*** Opening Material supplied ***

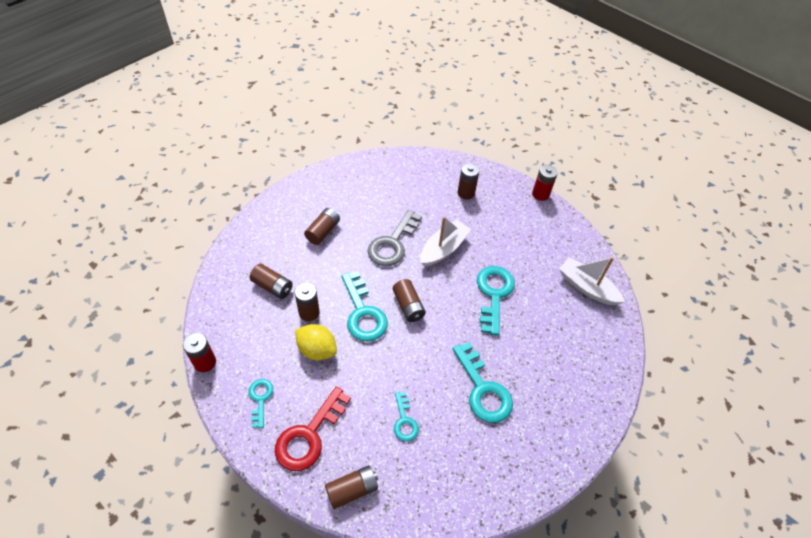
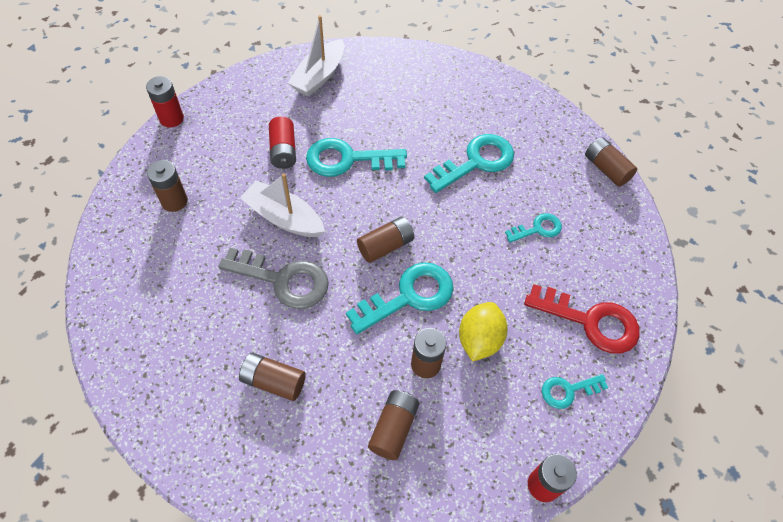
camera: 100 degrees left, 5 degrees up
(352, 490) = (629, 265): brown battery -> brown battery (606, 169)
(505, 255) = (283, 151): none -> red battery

*** Closing Material supplied ***
*** Opening Material supplied ***

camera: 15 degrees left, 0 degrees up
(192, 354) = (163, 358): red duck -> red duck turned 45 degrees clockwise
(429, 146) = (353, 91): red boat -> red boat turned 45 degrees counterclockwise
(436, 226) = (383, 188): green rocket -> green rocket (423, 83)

*** Closing Material supplied ***

§ Activity: Please copy the lines in the records above between the one holding "camera: 100 degrees left, 5 degrees up" and the one holding "(505, 255) = (283, 151): none -> red battery", inclusive, exactly and with no other line.

§ Expected answer:
camera: 100 degrees left, 5 degrees up
(352, 490) = (629, 265): brown battery -> brown battery (606, 169)
(505, 255) = (283, 151): none -> red battery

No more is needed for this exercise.